(Source information)

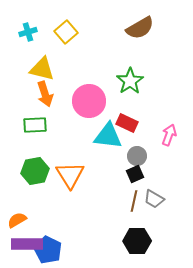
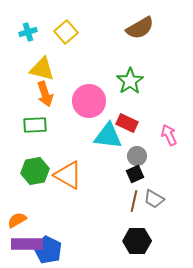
pink arrow: rotated 45 degrees counterclockwise
orange triangle: moved 2 px left; rotated 28 degrees counterclockwise
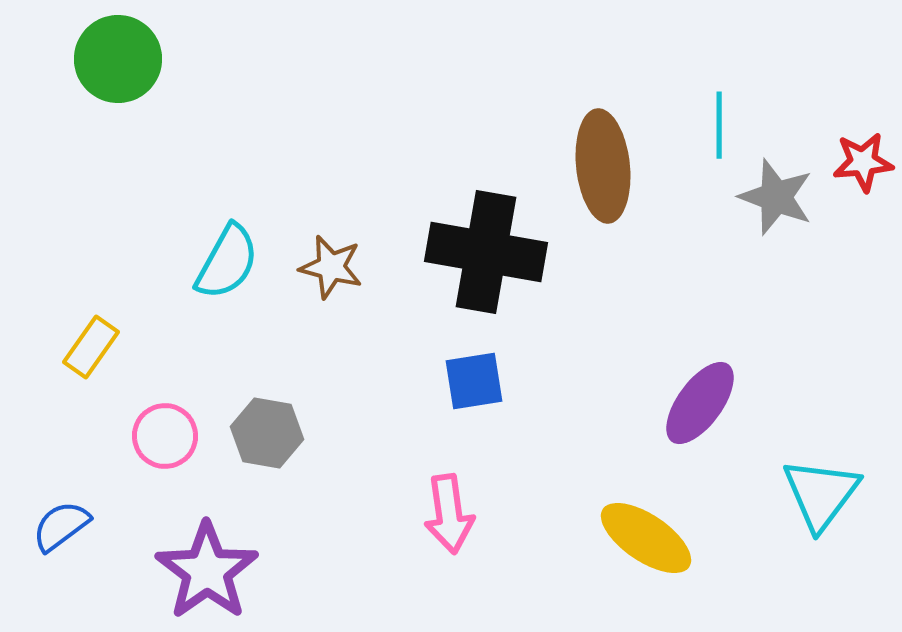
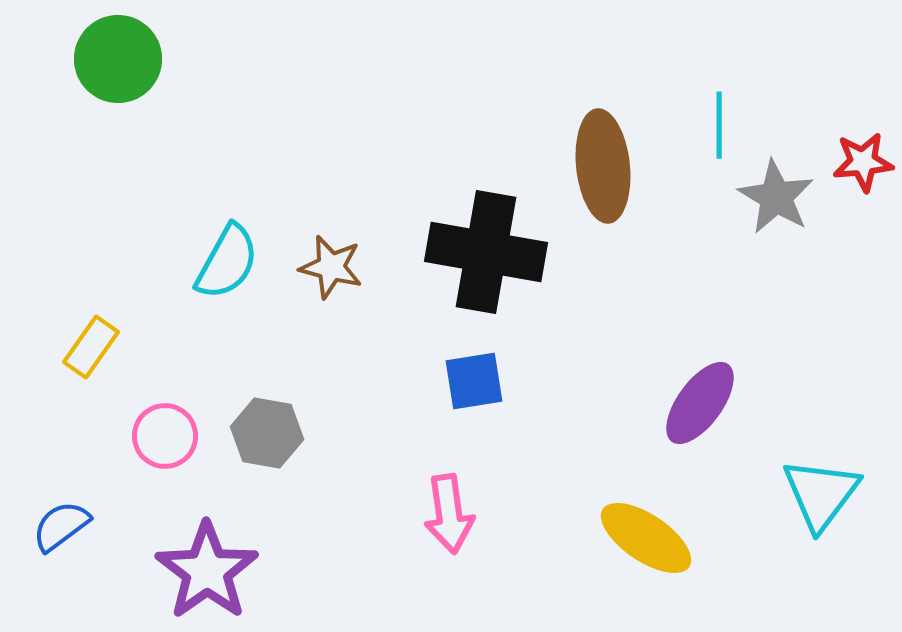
gray star: rotated 10 degrees clockwise
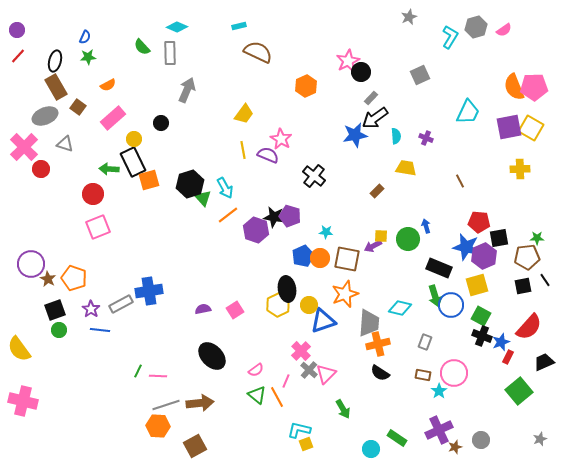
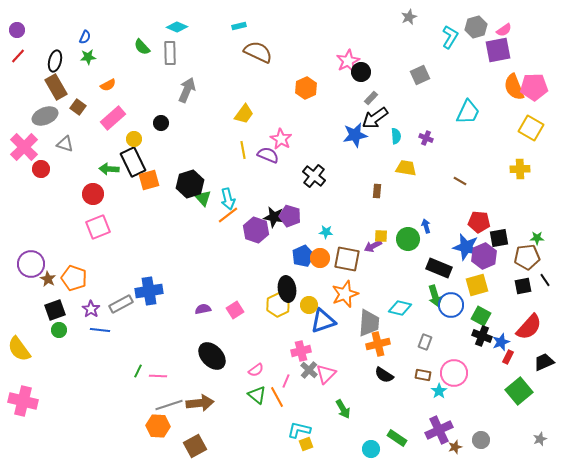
orange hexagon at (306, 86): moved 2 px down
purple square at (509, 127): moved 11 px left, 77 px up
brown line at (460, 181): rotated 32 degrees counterclockwise
cyan arrow at (225, 188): moved 3 px right, 11 px down; rotated 15 degrees clockwise
brown rectangle at (377, 191): rotated 40 degrees counterclockwise
pink cross at (301, 351): rotated 30 degrees clockwise
black semicircle at (380, 373): moved 4 px right, 2 px down
gray line at (166, 405): moved 3 px right
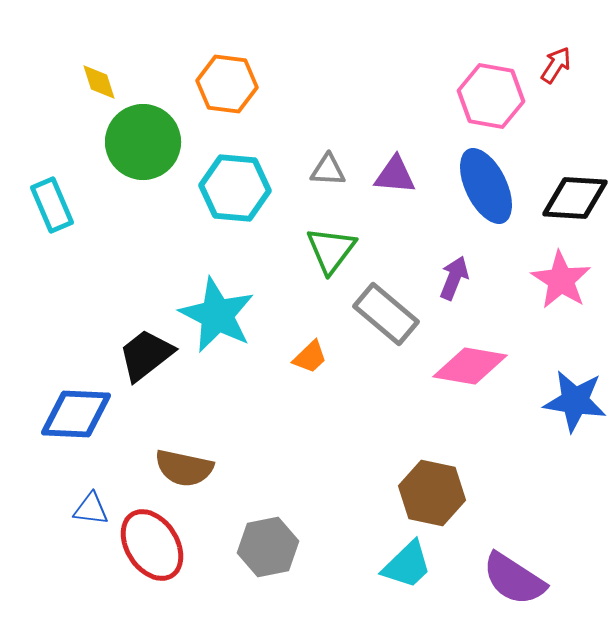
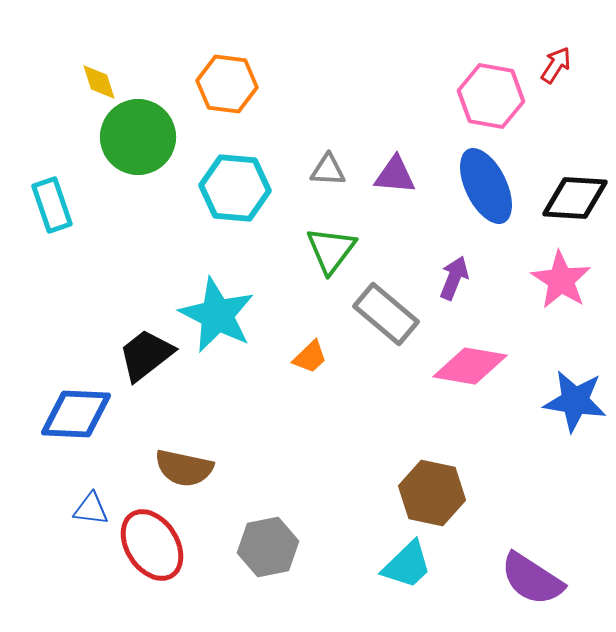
green circle: moved 5 px left, 5 px up
cyan rectangle: rotated 4 degrees clockwise
purple semicircle: moved 18 px right
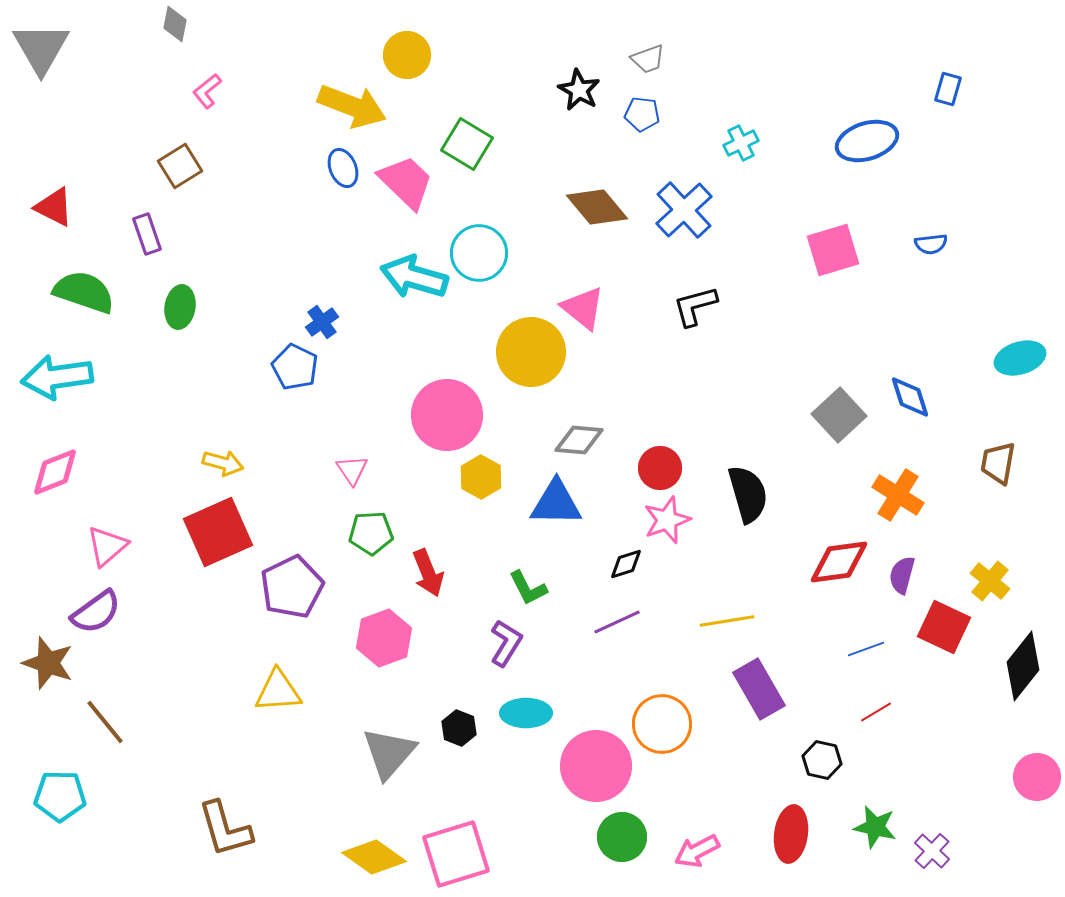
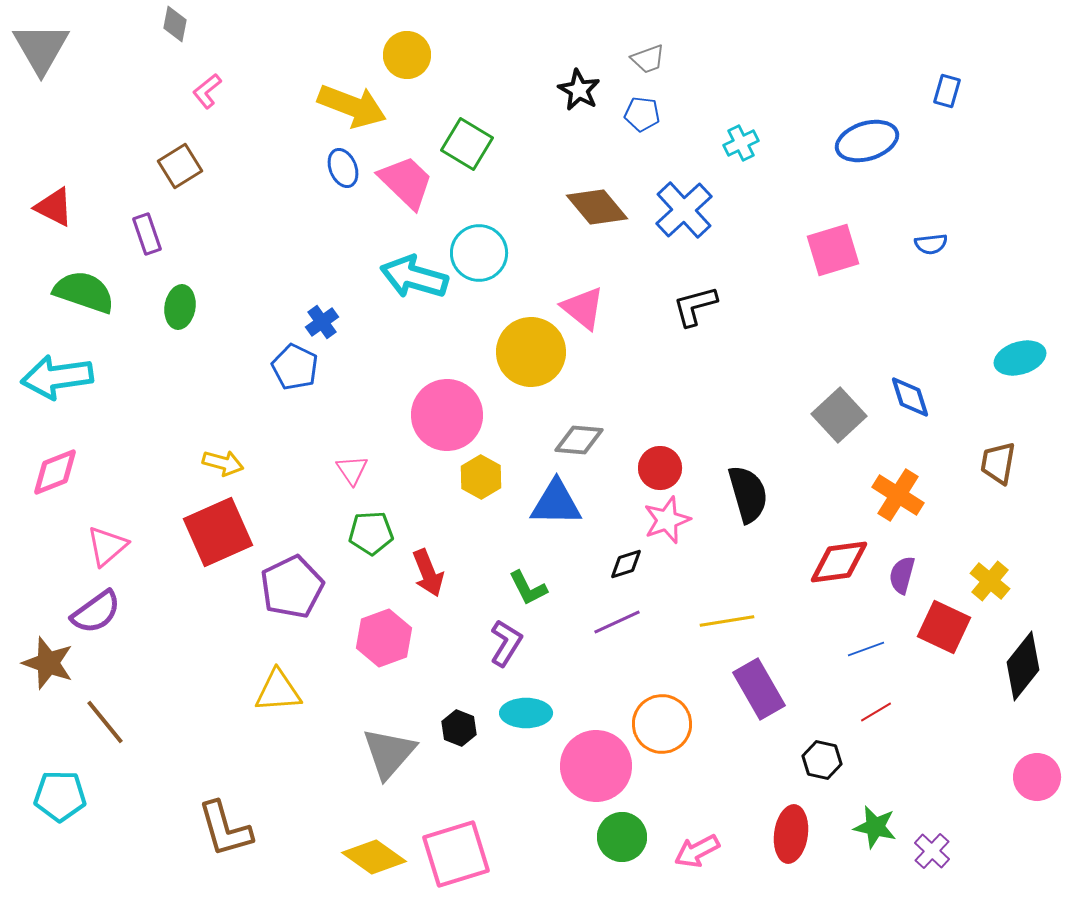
blue rectangle at (948, 89): moved 1 px left, 2 px down
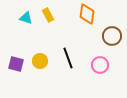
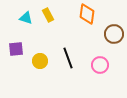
brown circle: moved 2 px right, 2 px up
purple square: moved 15 px up; rotated 21 degrees counterclockwise
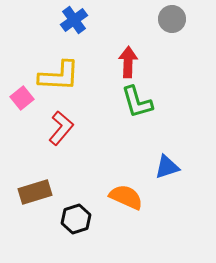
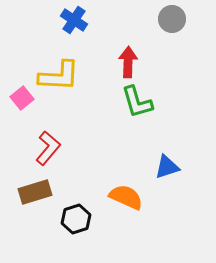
blue cross: rotated 20 degrees counterclockwise
red L-shape: moved 13 px left, 20 px down
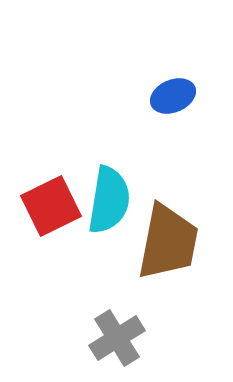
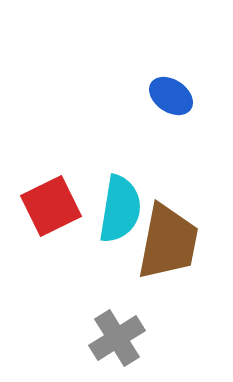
blue ellipse: moved 2 px left; rotated 57 degrees clockwise
cyan semicircle: moved 11 px right, 9 px down
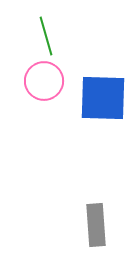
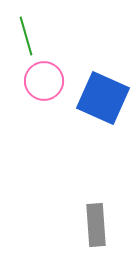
green line: moved 20 px left
blue square: rotated 22 degrees clockwise
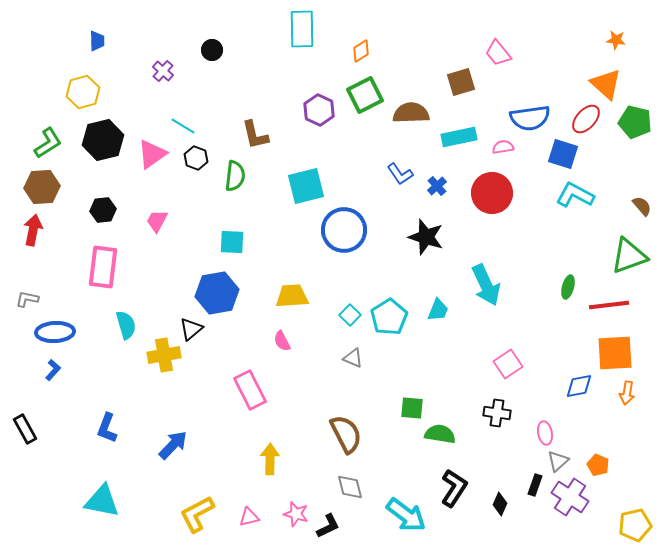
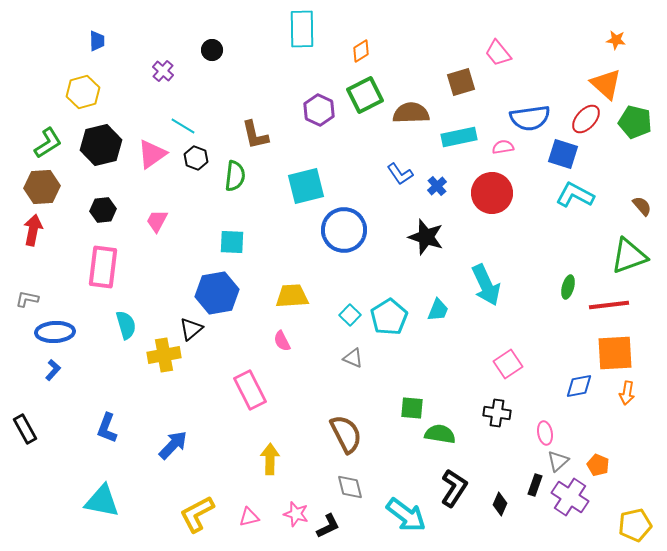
black hexagon at (103, 140): moved 2 px left, 5 px down
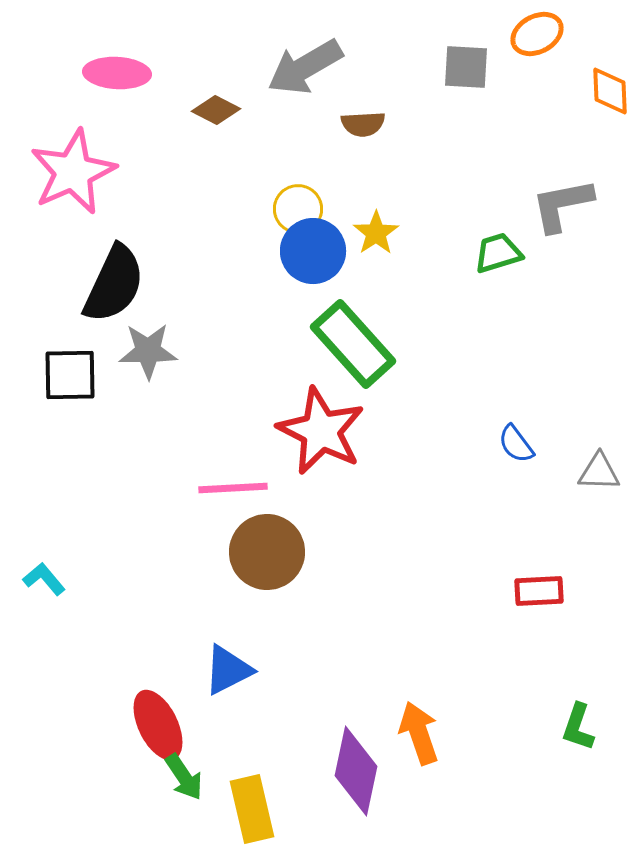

(End Source information)

Please filter the entries above down to the lines holding "blue" and copy them.

# Completed task:
blue rectangle at (948, 89): moved 1 px left, 2 px down
blue cross: rotated 20 degrees counterclockwise
blue ellipse: moved 2 px left; rotated 57 degrees clockwise
blue square: rotated 22 degrees clockwise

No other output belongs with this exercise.